(PROVIDED DATA begins)
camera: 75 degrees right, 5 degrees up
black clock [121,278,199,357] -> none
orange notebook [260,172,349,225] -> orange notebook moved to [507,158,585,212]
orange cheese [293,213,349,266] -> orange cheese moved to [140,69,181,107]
(PROVIDED DATA ends)
(PROVIDED DATA begins)
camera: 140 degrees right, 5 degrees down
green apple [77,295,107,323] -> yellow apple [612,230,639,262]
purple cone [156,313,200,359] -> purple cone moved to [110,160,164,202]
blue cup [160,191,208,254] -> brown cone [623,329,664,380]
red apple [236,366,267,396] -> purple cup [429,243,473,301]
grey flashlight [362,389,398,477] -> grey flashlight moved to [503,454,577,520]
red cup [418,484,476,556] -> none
(PROVIDED DATA ends)
> _WHAT YOU HAVE TO DO_: For each line above that holds the string "orange", provide a copy of that line.

> _COMPLETED TASK_:
orange notebook [260,172,349,225] -> orange notebook moved to [507,158,585,212]
orange cheese [293,213,349,266] -> orange cheese moved to [140,69,181,107]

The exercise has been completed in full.